→ ASSIGNMENT
Once the line with "building: none -> [343,409,389,448]" is found, write it out along with every line after it, exactly, up to the last line of the entries below. Exclude pictures.

Data entries
=== Begin Enclosure ===
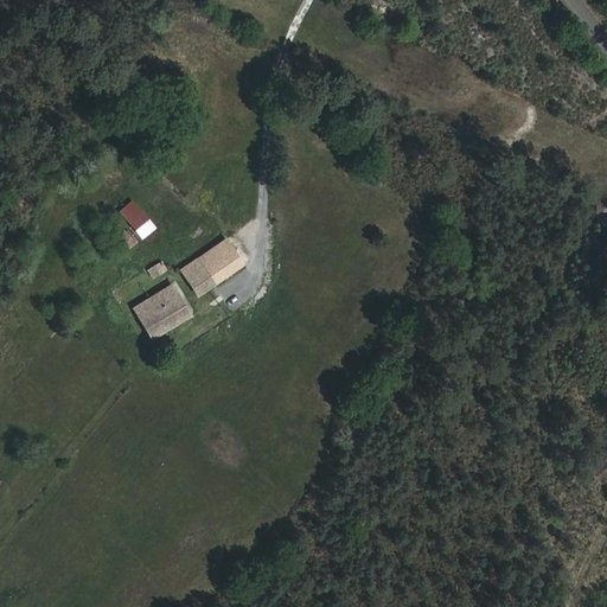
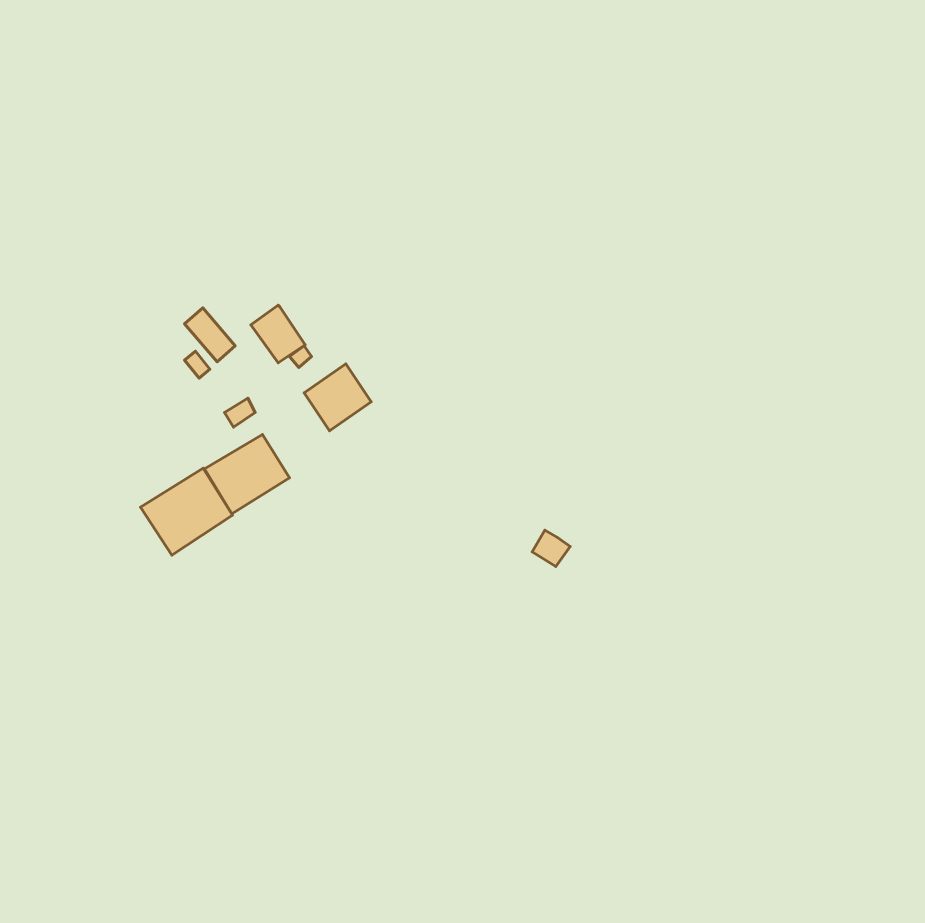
building: [180,256,216,294] -> [251,305,305,363]
building: none -> [141,468,232,555]

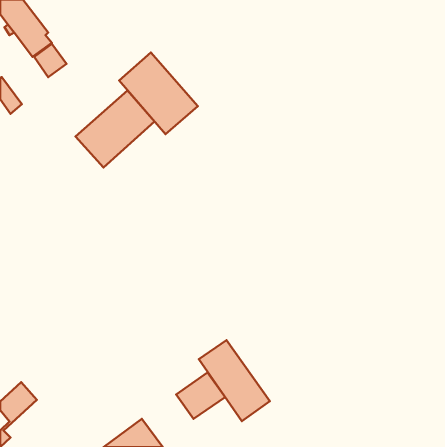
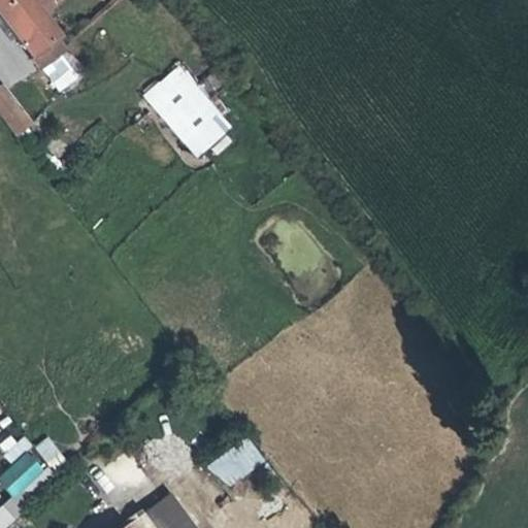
building: [76,91,155,167] -> none
building: [199,340,270,421] -> none

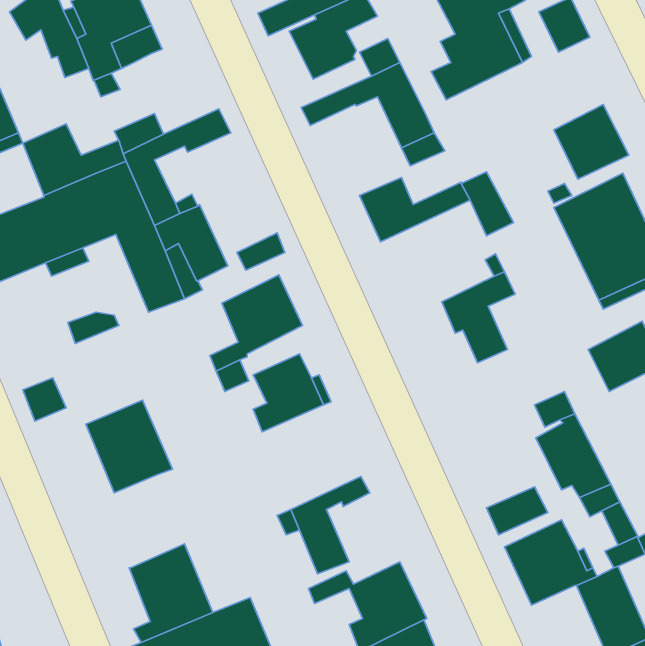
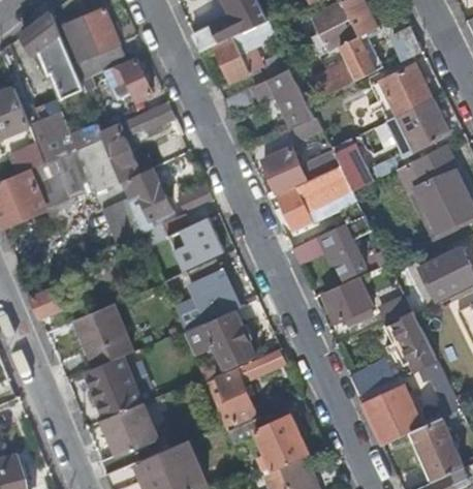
building: none -> [104,59,152,101]
building: none -> [379,63,431,116]
building: none -> [277,164,343,231]
building: none -> [321,278,371,322]
building: none -> [185,310,254,368]
building: none -> [85,355,141,419]

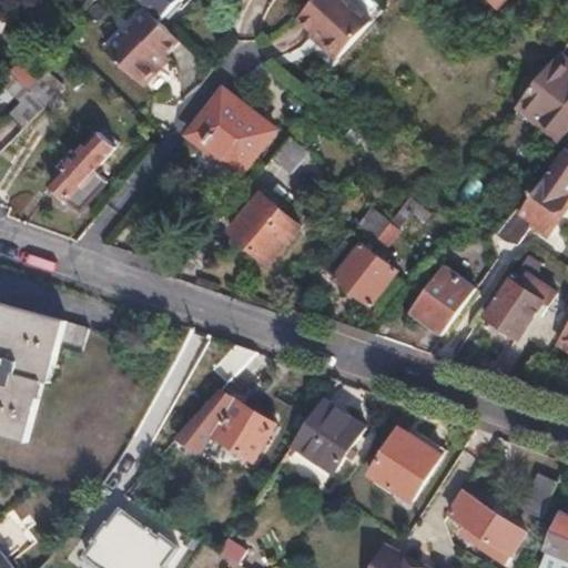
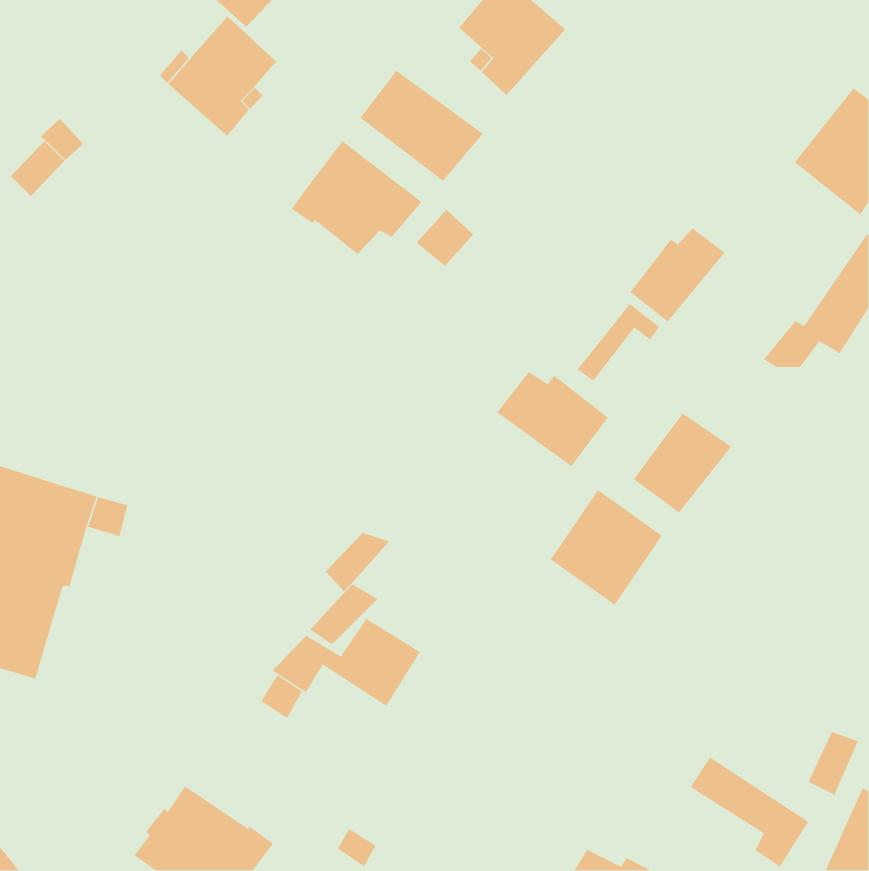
building: none -> [359,70,484,182]
building: [50,132,114,209] -> none
building: none -> [629,228,725,323]
building: [229,194,297,262] -> none
building: [487,256,555,338] -> none
building: [293,397,366,473] -> [550,489,663,606]
building: [371,429,440,500] -> none

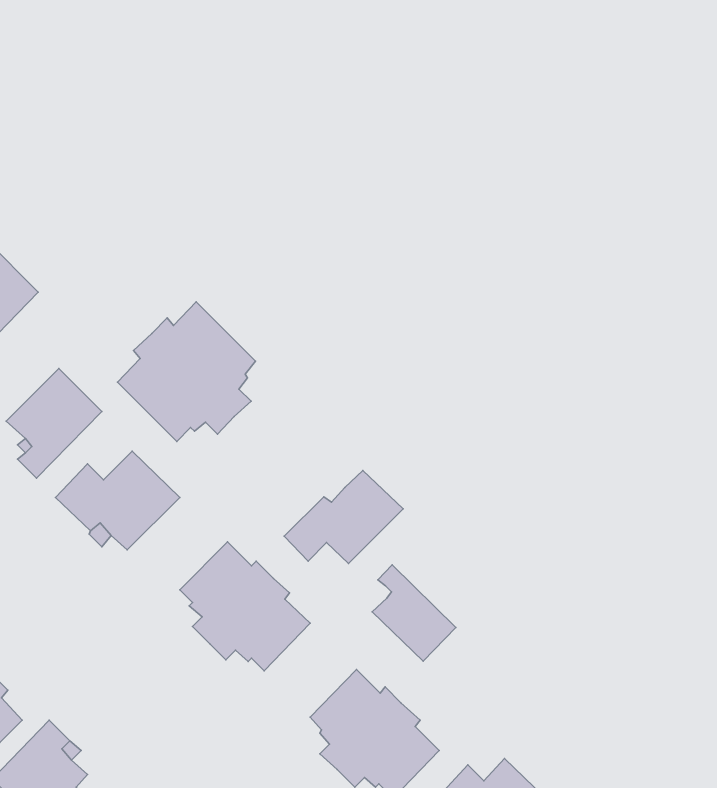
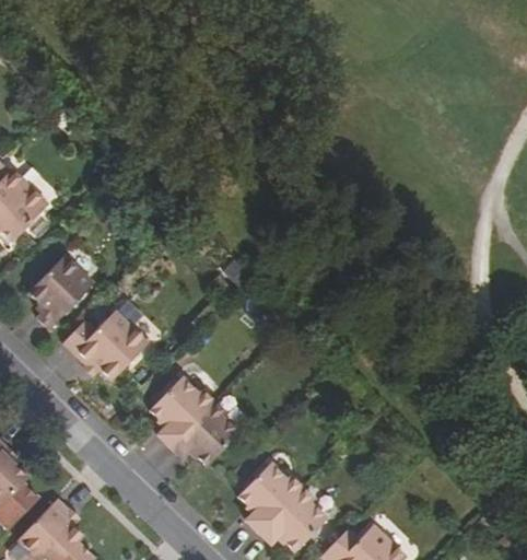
building: [117,302,256,442] -> none
building: [284,470,403,563] -> none
building: [372,565,456,661] -> none

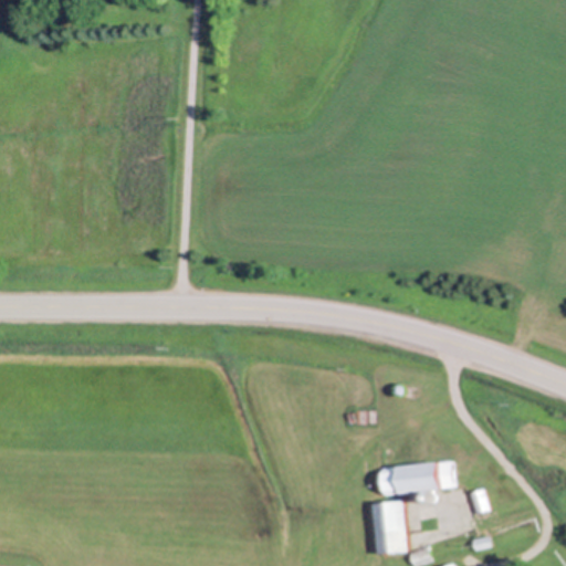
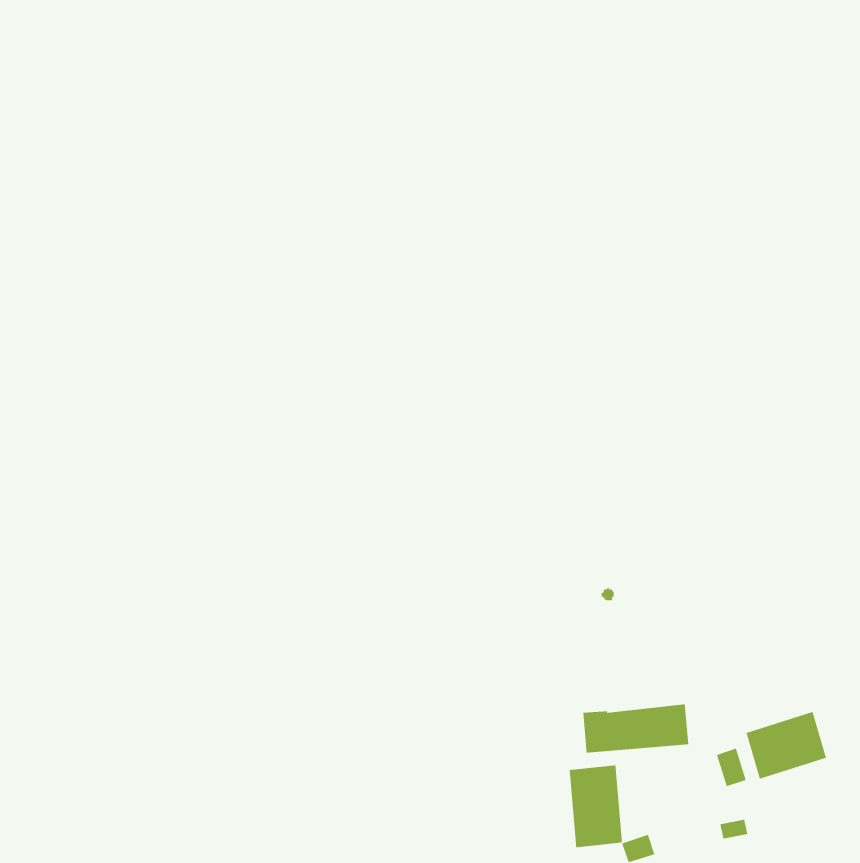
building: none -> [746,711,827,779]

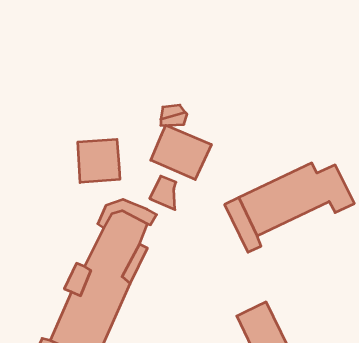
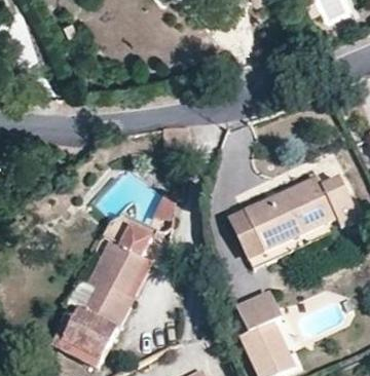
building: [151,125,211,180] -> none
building: [78,139,120,183] -> none
building: none -> [234,286,279,329]

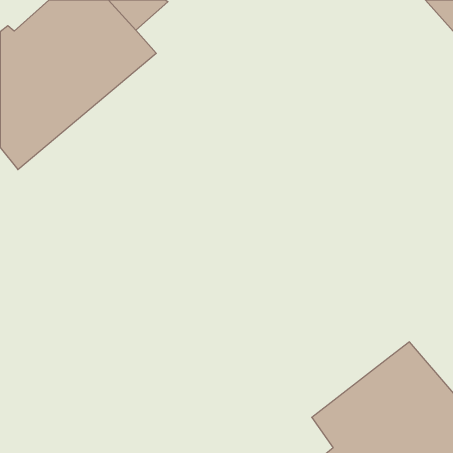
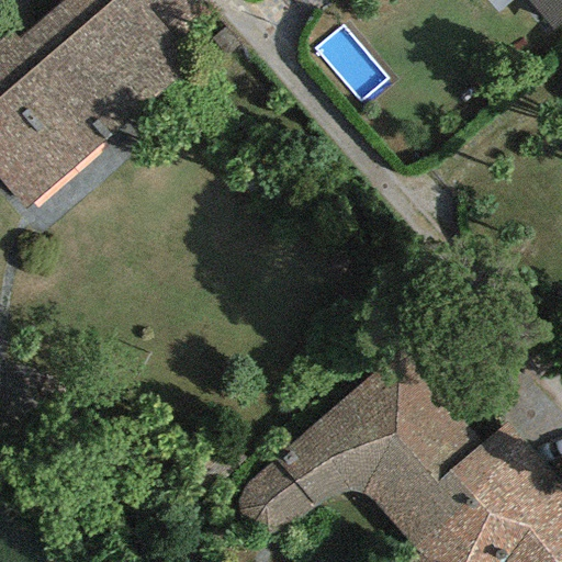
building: none -> [235,355,484,539]

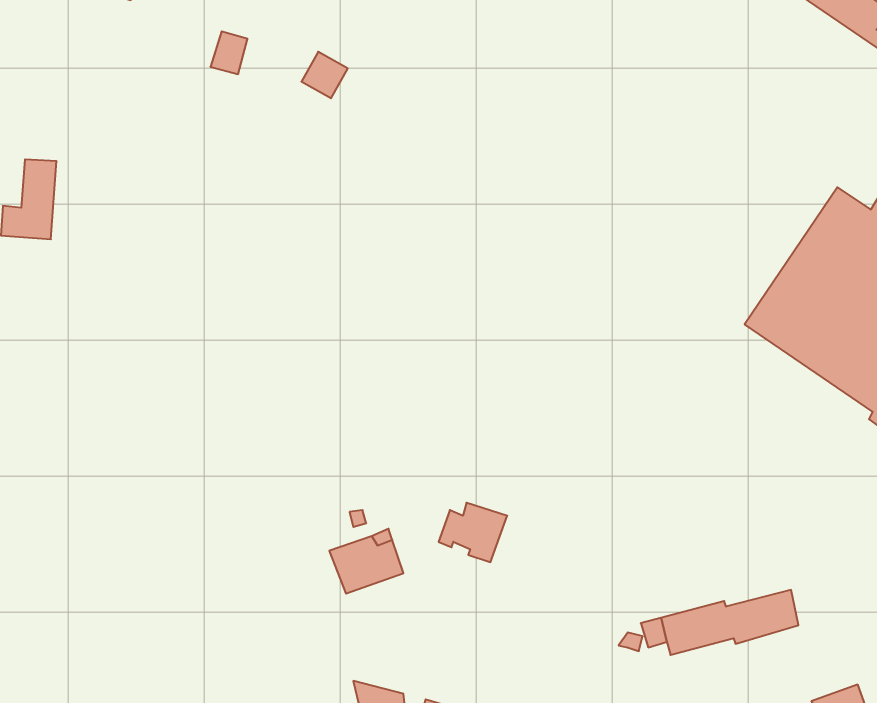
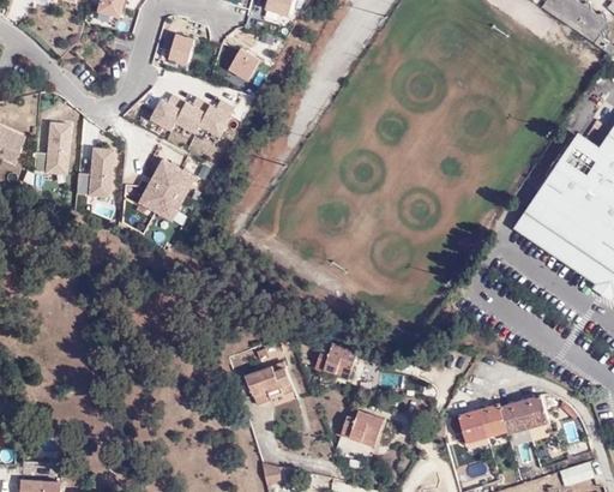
building: none -> [148,94,231,134]
building: none -> [77,148,114,197]
building: none -> [138,161,193,221]
building: none -> [343,409,389,448]

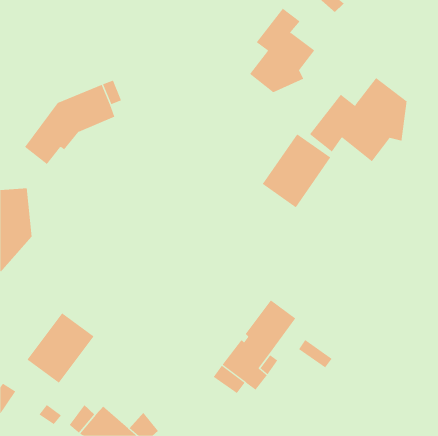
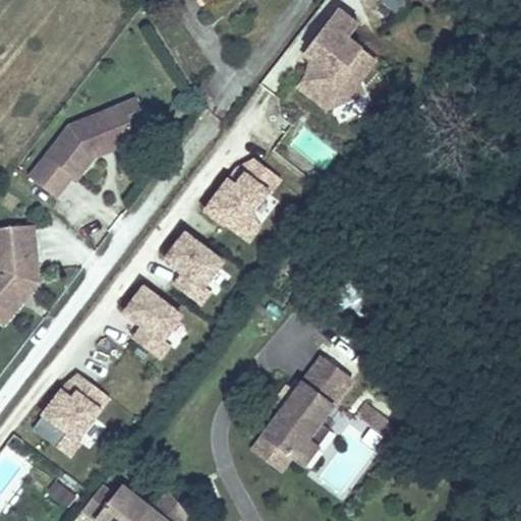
building: [309,77,407,162] -> none
building: [262,133,331,208] -> [201,153,284,241]
building: none -> [161,232,228,306]
building: none -> [112,283,190,358]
=== End Enclosure ===
→ ANSWER TO THIS TASK
building: none -> [343,409,389,448]

building: [309,77,407,162] -> none
building: [262,133,331,208] -> [201,153,284,241]
building: none -> [161,232,228,306]
building: none -> [112,283,190,358]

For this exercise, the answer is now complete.